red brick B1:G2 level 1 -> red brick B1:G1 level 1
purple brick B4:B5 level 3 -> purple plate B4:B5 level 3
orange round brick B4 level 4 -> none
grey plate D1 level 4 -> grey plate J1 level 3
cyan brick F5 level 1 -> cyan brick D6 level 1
**********
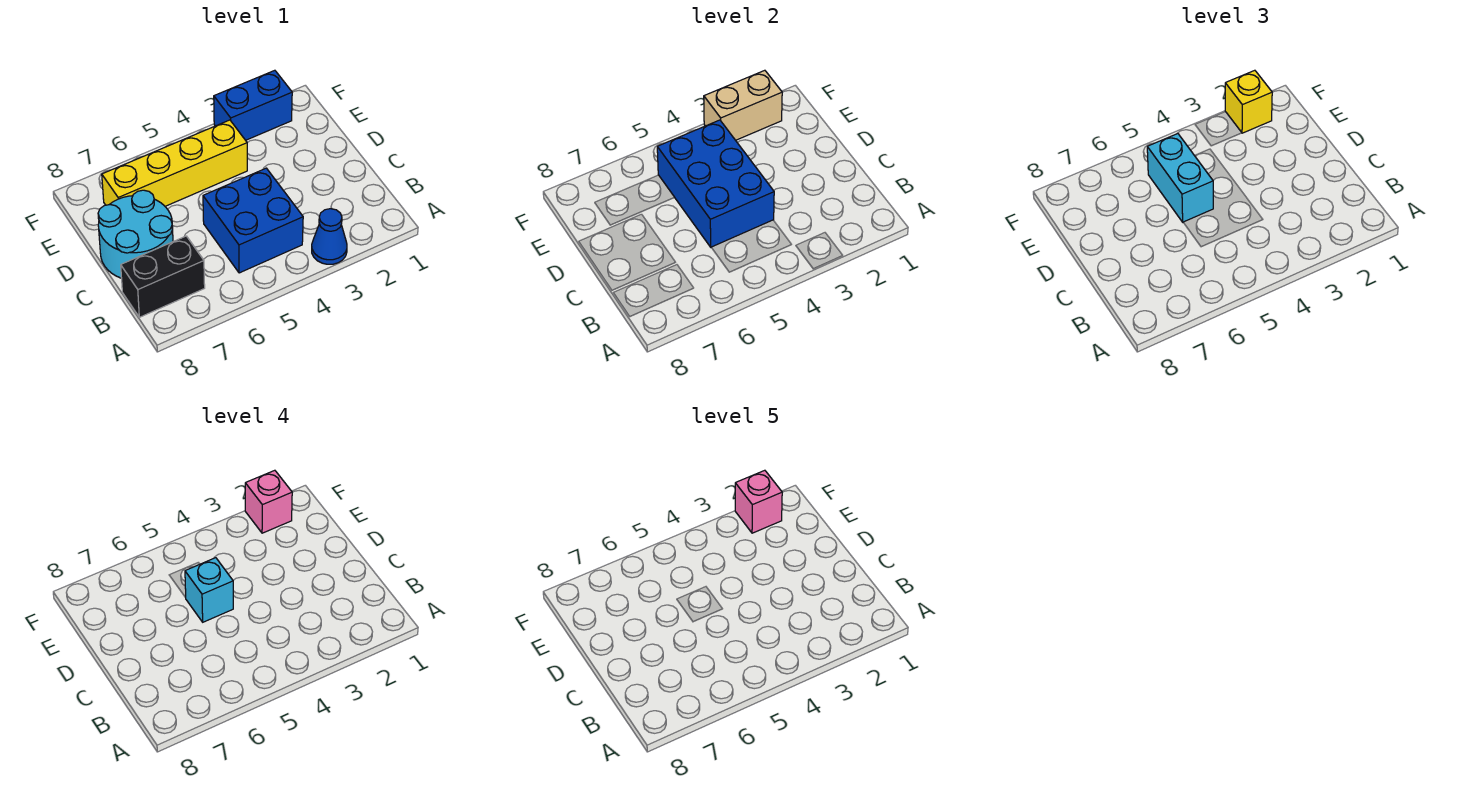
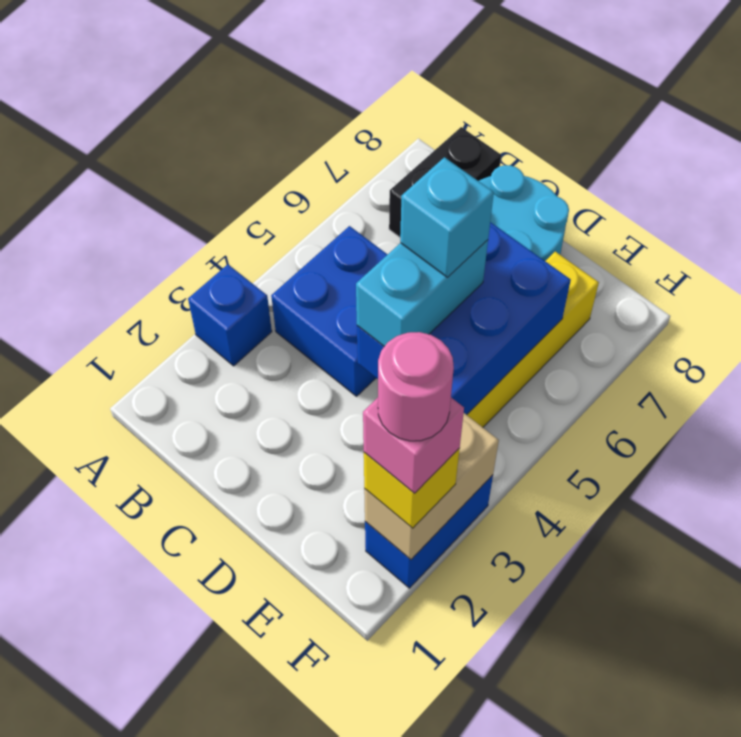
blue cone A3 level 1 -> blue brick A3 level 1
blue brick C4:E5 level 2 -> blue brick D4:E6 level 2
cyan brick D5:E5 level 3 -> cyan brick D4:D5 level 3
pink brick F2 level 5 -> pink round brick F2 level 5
**********
:: Task requirements ::
From the listing above, copy out each line where the word "blue" appears.

:: Written response ::
blue cone A3 level 1 -> blue brick A3 level 1
blue brick C4:E5 level 2 -> blue brick D4:E6 level 2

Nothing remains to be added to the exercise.